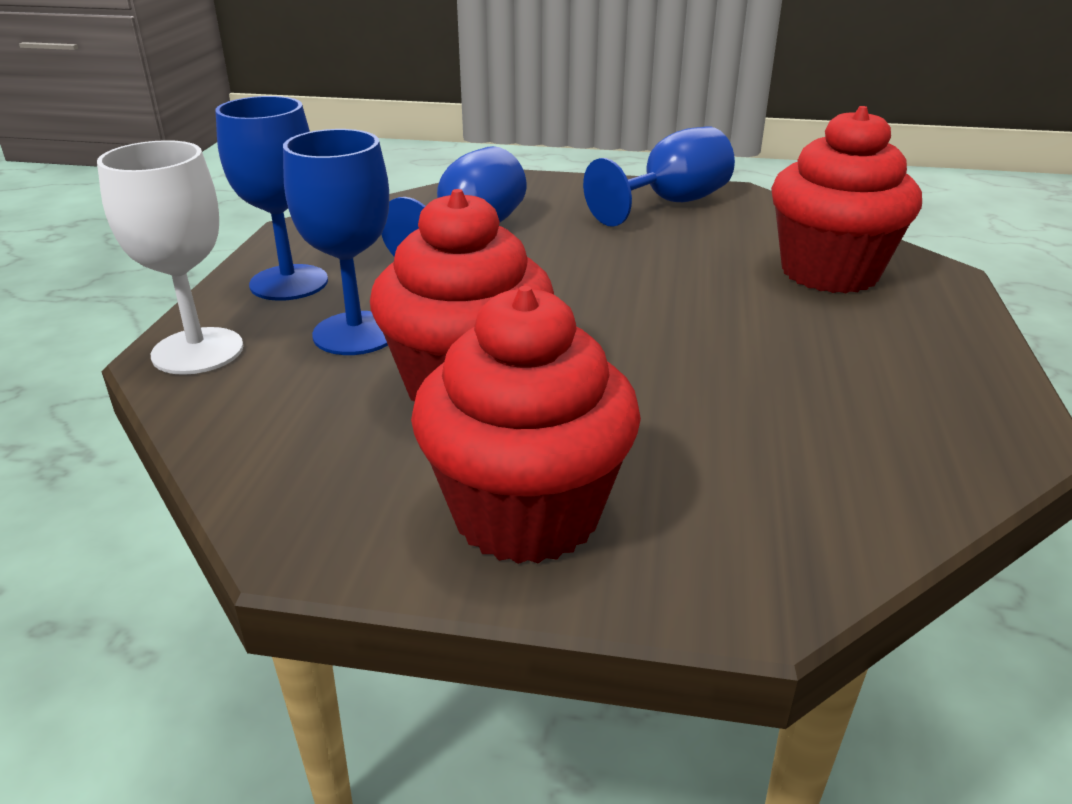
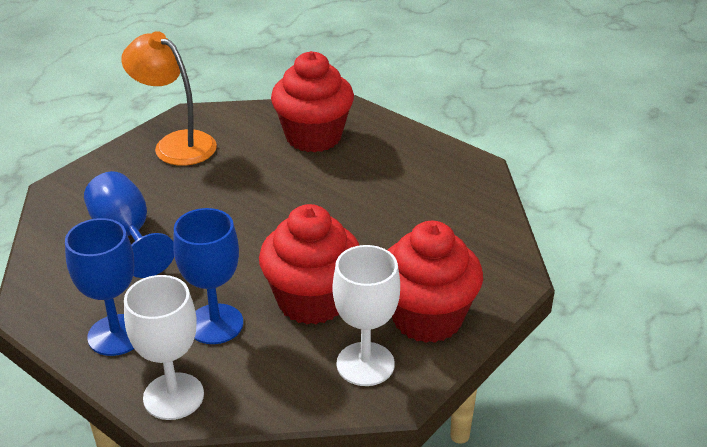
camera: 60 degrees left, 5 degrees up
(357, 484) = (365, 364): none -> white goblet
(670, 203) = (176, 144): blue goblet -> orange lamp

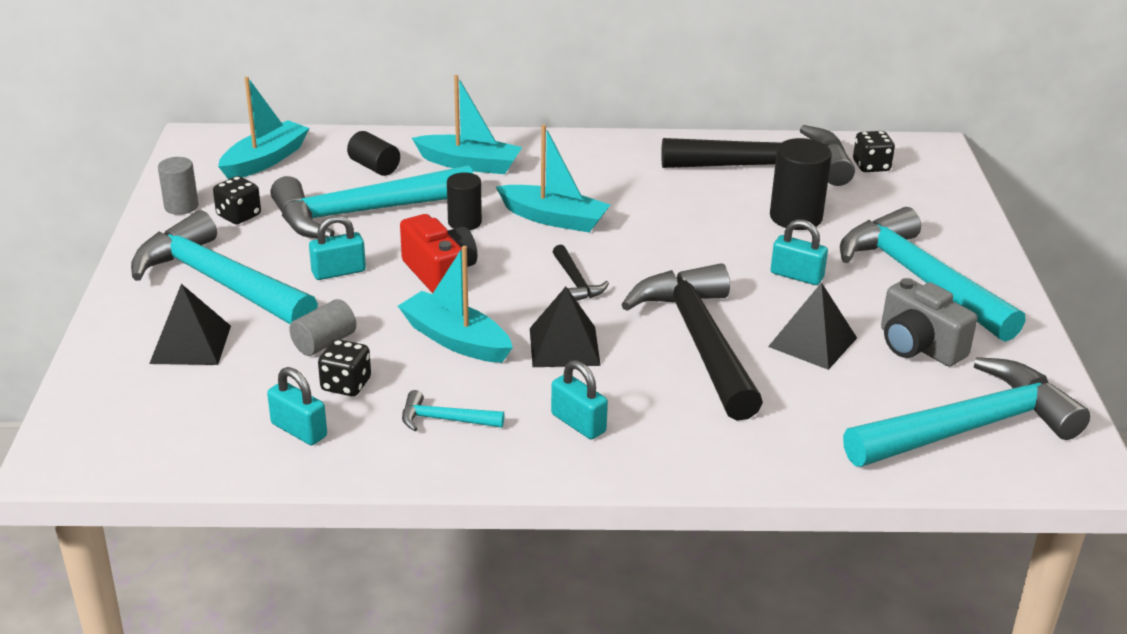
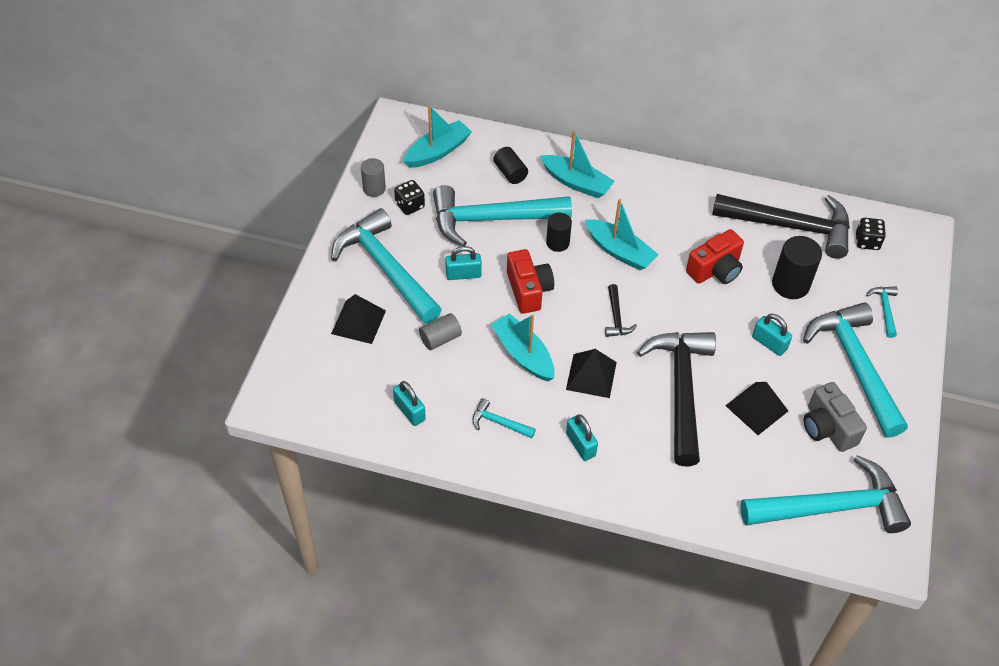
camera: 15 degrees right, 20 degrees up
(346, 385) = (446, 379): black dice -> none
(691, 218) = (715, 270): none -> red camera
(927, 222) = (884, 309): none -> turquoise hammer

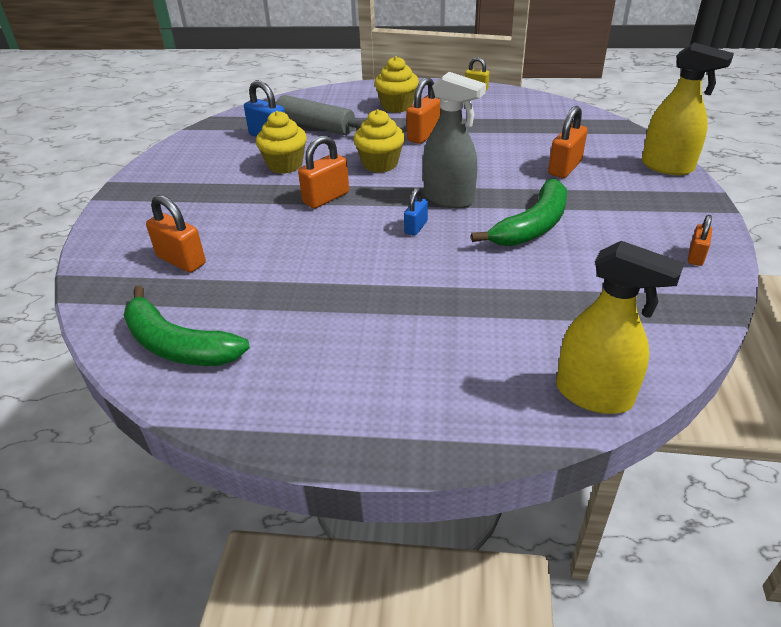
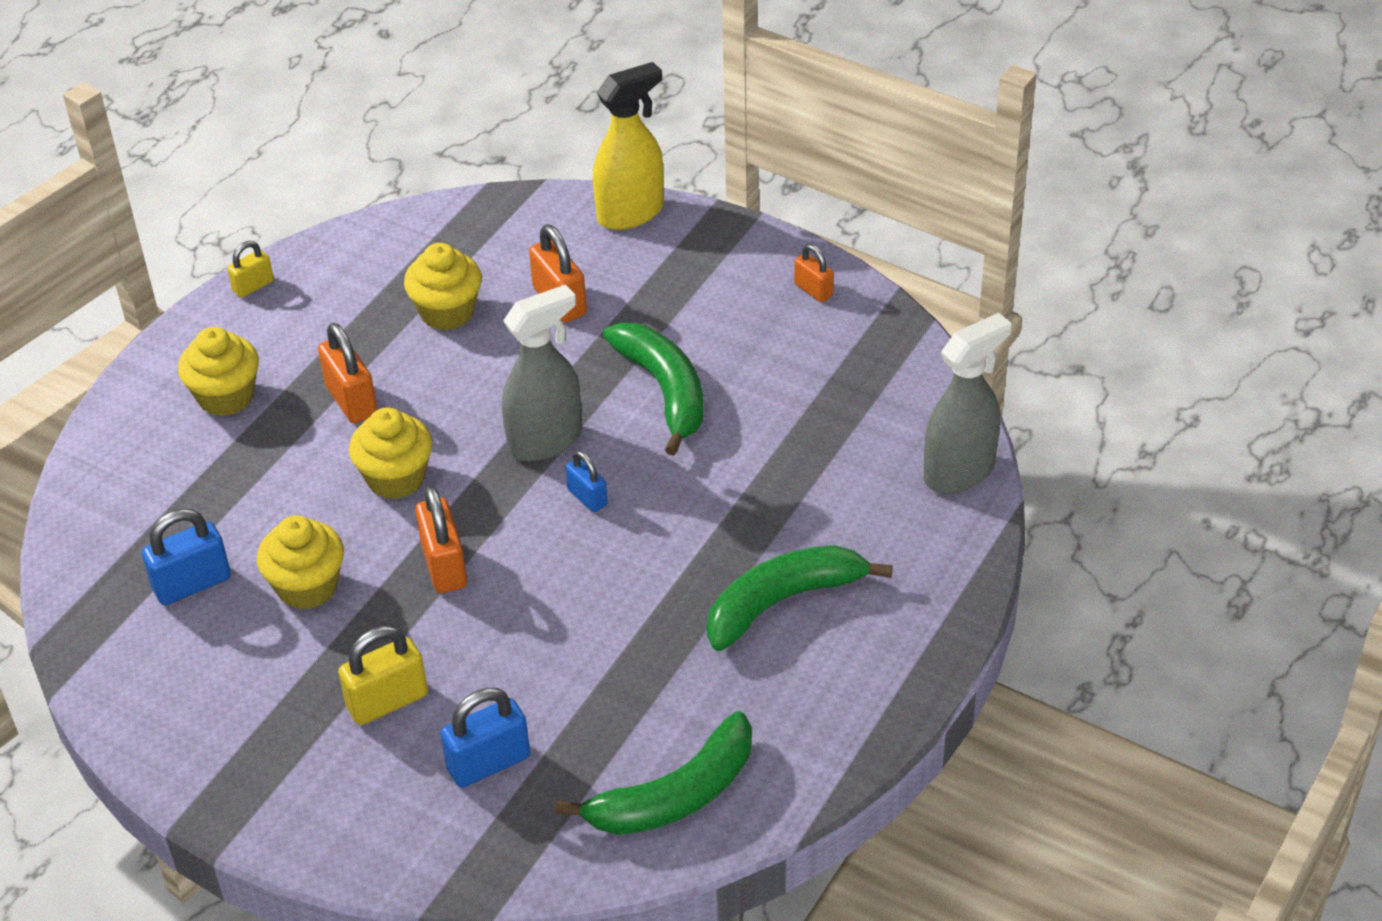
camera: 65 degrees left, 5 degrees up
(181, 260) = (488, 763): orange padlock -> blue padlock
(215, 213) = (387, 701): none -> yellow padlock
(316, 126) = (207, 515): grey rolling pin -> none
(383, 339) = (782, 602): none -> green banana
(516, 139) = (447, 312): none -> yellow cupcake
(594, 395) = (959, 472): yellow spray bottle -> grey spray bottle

-*-

• Task requirements
Your reply should consist only of the lines running from the line with "(670, 203) = (176, 144): blue" to the end of the entries, both included, copied exactly and without any pictures.

• Solution for this exercise
(670, 203) = (176, 144): blue goblet -> orange lamp

camera: 15 degrees right, 20 degrees up
(346, 385) = (446, 379): black dice -> none
(691, 218) = (715, 270): none -> red camera
(927, 222) = (884, 309): none -> turquoise hammer

camera: 65 degrees left, 5 degrees up
(181, 260) = (488, 763): orange padlock -> blue padlock
(215, 213) = (387, 701): none -> yellow padlock
(316, 126) = (207, 515): grey rolling pin -> none
(383, 339) = (782, 602): none -> green banana
(516, 139) = (447, 312): none -> yellow cupcake
(594, 395) = (959, 472): yellow spray bottle -> grey spray bottle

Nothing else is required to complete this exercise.